What to do: Exclude the pictures and transcribe the rest of the data below exactly.

○ ○ ○ ○

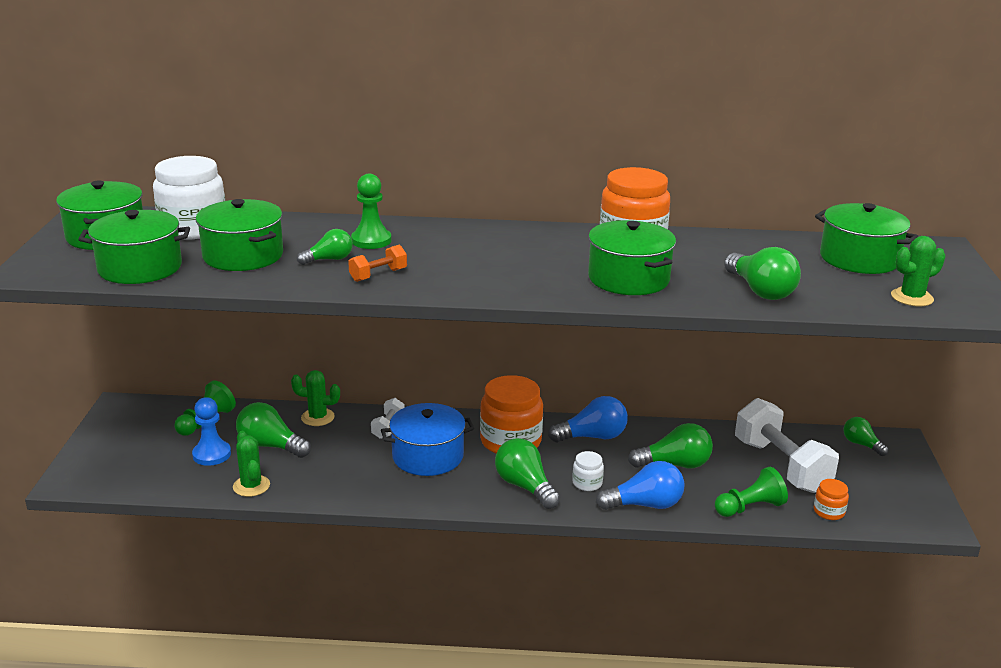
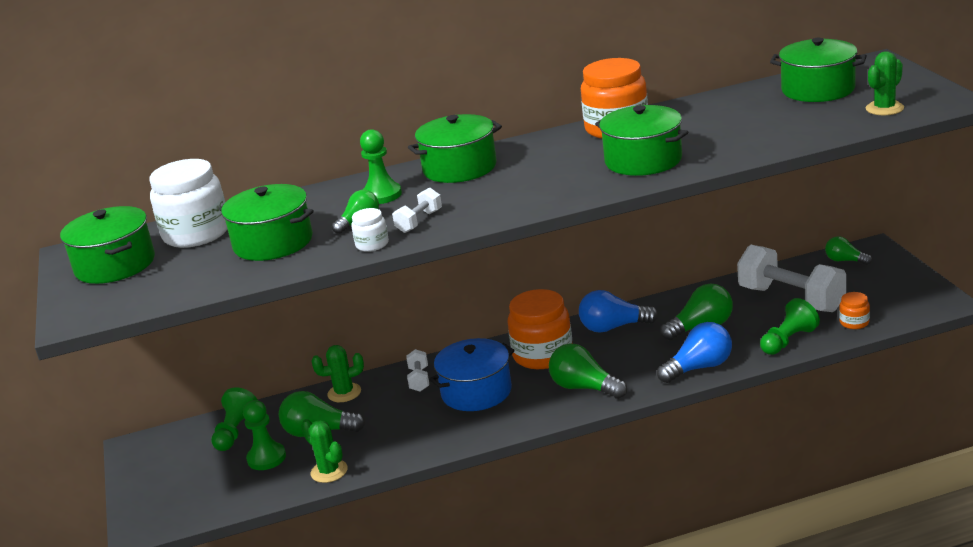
camera: 15 degrees left, 0 degrees up
green pot [78,210,190,284] -> green pot moved to [408,114,502,183]
blue pawn [192,397,231,466] -> green pawn [243,400,286,470]
orange dumbbell [348,245,407,282] -> white dumbbell [392,187,442,233]
blue light bulb [548,396,628,442] -> blue light bulb turned 150 degrees counterclockwise [579,290,659,333]
white jar [572,451,604,491] -> white jar moved to [351,208,389,252]
green light bulb [724,247,801,300] -> none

○ ○ ○ ○

Completed exercise:
camera: 15 degrees left, 0 degrees up
green pot [78,210,190,284] -> green pot moved to [408,114,502,183]
blue pawn [192,397,231,466] -> green pawn [243,400,286,470]
orange dumbbell [348,245,407,282] -> white dumbbell [392,187,442,233]
blue light bulb [548,396,628,442] -> blue light bulb turned 150 degrees counterclockwise [579,290,659,333]
white jar [572,451,604,491] -> white jar moved to [351,208,389,252]
green light bulb [724,247,801,300] -> none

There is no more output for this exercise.